● **Data for review**:
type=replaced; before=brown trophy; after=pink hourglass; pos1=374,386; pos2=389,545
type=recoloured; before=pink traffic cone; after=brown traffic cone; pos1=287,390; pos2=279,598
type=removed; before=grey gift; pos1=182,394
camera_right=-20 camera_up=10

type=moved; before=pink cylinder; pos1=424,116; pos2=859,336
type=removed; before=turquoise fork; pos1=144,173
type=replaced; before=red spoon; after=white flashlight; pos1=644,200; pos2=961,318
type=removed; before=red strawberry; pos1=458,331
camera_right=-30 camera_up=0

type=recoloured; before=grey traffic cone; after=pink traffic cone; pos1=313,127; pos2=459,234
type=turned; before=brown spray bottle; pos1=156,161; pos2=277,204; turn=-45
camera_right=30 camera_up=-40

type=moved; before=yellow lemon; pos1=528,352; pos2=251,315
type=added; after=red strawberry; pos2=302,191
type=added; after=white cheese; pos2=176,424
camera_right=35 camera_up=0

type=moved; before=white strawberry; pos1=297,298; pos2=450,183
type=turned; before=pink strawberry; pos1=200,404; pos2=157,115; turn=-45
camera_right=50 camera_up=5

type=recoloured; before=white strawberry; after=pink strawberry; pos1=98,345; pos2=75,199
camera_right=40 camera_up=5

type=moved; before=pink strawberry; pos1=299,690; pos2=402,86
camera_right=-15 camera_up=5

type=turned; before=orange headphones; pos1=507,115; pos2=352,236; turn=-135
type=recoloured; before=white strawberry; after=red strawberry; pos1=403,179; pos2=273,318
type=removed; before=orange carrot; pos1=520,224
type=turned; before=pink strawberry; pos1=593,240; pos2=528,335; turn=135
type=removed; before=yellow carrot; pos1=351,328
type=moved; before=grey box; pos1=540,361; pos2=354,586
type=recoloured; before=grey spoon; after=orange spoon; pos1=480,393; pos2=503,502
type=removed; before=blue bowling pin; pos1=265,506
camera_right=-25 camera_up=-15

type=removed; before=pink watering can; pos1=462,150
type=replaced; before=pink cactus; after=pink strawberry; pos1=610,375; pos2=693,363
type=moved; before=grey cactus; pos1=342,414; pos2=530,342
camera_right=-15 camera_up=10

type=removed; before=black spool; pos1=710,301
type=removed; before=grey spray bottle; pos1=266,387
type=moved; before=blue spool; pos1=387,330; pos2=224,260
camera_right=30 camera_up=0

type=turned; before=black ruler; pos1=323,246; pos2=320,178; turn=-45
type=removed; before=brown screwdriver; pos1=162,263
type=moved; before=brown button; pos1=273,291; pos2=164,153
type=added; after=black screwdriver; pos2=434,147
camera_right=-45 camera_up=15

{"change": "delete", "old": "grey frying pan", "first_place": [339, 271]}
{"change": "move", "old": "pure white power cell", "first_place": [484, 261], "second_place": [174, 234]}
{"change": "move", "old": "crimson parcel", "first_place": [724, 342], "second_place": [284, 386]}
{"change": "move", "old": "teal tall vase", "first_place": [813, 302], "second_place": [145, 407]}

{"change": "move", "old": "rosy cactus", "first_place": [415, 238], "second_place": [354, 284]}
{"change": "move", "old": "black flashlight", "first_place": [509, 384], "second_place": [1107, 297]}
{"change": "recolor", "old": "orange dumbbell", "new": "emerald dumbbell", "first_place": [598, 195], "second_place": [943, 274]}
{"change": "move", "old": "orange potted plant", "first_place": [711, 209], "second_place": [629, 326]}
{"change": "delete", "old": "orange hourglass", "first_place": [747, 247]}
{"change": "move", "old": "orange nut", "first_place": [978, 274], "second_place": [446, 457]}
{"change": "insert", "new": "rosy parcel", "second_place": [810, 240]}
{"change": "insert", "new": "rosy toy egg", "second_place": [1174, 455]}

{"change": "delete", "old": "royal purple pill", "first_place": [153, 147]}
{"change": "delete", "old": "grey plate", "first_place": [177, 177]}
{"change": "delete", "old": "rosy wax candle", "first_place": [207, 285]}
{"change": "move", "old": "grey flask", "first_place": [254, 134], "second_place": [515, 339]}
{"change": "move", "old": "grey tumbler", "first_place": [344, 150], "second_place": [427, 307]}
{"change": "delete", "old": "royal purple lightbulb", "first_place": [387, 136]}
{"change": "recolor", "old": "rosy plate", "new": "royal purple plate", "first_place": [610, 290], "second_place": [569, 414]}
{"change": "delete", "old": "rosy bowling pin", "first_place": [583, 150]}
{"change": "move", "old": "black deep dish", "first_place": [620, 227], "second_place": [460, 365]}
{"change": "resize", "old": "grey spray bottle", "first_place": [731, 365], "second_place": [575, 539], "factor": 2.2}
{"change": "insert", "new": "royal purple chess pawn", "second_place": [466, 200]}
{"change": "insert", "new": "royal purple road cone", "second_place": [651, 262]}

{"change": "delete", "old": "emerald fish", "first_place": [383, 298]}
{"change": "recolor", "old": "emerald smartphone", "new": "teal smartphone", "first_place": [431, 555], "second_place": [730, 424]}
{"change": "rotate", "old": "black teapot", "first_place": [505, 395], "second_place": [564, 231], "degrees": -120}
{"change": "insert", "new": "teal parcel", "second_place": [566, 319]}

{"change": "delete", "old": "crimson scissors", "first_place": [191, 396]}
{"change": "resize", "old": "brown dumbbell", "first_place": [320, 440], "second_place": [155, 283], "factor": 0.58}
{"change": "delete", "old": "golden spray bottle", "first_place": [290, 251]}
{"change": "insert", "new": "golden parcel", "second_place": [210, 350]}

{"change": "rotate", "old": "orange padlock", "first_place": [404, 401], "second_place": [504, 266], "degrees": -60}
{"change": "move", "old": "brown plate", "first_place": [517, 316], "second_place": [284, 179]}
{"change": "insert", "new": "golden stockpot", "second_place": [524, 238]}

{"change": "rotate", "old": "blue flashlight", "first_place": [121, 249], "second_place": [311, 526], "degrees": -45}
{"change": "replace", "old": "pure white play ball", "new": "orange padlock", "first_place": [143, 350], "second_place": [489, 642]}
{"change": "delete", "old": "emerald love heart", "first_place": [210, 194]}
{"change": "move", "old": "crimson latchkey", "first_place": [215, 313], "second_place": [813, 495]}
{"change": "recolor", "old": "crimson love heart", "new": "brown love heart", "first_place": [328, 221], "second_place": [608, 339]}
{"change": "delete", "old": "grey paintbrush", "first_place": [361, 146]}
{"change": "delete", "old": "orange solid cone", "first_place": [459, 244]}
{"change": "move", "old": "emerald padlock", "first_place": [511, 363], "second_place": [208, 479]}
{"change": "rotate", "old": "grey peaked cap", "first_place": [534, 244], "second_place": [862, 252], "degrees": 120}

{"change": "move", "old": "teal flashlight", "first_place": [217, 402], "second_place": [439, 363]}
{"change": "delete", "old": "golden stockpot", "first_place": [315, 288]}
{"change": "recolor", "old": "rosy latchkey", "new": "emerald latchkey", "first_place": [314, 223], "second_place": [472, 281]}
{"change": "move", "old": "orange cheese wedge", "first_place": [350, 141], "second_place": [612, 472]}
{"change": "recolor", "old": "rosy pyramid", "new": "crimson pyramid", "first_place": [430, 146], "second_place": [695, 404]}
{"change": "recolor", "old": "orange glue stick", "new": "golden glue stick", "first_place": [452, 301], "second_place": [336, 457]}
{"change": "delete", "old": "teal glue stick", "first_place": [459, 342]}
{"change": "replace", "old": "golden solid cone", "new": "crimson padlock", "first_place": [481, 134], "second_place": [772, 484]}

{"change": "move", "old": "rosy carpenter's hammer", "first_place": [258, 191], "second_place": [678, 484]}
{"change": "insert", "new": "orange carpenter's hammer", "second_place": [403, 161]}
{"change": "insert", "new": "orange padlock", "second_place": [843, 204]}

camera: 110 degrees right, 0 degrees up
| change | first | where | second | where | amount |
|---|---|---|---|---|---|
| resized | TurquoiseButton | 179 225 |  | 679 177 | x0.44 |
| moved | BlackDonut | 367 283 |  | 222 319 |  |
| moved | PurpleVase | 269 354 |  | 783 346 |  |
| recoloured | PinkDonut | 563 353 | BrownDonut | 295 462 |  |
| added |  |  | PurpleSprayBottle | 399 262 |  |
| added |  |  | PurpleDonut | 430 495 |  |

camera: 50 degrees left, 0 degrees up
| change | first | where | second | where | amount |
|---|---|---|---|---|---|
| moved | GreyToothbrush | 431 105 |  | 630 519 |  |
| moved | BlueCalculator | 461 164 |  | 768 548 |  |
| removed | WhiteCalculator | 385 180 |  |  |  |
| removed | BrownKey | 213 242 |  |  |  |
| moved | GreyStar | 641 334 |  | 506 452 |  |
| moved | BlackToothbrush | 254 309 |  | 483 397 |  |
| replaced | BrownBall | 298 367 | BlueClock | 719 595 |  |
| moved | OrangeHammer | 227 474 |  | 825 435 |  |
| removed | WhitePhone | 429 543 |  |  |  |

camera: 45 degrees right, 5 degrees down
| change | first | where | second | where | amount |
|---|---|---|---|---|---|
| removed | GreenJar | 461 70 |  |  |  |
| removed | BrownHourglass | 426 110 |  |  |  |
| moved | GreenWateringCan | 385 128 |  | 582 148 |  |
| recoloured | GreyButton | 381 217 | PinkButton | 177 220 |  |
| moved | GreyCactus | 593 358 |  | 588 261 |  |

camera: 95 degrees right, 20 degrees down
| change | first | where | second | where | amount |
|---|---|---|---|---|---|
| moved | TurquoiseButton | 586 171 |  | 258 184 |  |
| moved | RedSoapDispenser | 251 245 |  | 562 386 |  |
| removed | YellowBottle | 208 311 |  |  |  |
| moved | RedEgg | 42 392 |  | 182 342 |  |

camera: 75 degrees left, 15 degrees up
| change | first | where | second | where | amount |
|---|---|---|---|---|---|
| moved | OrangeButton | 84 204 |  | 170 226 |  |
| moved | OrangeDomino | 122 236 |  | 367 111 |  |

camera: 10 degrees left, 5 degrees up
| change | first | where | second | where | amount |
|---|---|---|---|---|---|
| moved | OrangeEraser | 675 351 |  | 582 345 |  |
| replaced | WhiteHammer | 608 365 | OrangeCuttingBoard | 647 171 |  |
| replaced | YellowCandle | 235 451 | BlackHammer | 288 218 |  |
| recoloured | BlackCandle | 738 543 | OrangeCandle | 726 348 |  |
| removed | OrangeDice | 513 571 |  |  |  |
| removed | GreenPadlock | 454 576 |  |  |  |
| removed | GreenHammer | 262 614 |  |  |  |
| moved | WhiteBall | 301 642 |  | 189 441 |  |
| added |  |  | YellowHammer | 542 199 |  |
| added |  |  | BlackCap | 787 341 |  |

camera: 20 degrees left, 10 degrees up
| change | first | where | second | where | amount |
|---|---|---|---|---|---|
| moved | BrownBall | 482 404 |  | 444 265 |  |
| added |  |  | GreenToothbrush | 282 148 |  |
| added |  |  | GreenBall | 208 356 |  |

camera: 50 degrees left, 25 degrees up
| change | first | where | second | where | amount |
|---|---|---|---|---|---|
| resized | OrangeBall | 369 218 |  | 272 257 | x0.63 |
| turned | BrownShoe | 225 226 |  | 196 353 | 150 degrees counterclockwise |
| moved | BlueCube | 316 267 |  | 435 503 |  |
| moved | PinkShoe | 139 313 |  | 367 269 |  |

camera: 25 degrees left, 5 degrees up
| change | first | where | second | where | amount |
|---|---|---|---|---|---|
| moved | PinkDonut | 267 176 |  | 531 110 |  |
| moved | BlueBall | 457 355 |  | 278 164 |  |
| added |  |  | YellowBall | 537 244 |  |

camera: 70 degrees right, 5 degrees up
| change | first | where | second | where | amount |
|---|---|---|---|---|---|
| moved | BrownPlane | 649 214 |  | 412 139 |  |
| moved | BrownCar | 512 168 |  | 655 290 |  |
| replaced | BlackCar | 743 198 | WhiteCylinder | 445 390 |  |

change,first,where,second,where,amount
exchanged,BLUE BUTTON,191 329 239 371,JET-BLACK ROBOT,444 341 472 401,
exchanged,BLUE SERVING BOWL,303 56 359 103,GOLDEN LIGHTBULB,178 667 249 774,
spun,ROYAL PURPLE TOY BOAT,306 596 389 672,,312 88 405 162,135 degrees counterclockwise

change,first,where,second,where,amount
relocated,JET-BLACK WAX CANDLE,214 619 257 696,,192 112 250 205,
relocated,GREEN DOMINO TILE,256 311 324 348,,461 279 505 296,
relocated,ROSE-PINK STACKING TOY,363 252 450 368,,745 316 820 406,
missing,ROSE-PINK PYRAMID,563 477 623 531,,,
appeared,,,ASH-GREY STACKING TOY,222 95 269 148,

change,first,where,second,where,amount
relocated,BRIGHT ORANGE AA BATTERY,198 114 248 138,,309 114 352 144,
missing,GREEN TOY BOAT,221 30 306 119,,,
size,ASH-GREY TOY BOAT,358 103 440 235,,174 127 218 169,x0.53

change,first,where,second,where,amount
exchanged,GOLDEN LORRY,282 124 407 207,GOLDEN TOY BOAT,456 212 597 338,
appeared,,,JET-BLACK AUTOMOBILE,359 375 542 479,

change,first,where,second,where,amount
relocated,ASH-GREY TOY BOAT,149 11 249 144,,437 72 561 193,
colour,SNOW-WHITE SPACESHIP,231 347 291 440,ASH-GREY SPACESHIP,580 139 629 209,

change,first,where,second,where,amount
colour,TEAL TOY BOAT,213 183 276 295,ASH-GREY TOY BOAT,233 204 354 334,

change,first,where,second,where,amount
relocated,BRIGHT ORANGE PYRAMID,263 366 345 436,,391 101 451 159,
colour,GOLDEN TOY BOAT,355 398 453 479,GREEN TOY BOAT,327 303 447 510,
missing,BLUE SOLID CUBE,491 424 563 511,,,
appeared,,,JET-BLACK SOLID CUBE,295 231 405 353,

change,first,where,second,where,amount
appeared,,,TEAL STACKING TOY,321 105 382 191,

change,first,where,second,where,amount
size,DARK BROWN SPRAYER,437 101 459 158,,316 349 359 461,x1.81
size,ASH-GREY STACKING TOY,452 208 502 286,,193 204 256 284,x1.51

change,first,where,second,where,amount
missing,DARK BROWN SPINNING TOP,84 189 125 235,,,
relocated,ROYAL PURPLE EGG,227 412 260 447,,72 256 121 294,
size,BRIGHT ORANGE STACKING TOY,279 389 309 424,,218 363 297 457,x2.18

● **Task directions**:
One inclusive range is required: first line of the data through the line containing "type=removed; before=grey gift; pos1=182,394". Set it down exactly and output nothing else.

● **Task result**:
type=replaced; before=brown trophy; after=pink hourglass; pos1=374,386; pos2=389,545
type=recoloured; before=pink traffic cone; after=brown traffic cone; pos1=287,390; pos2=279,598
type=removed; before=grey gift; pos1=182,394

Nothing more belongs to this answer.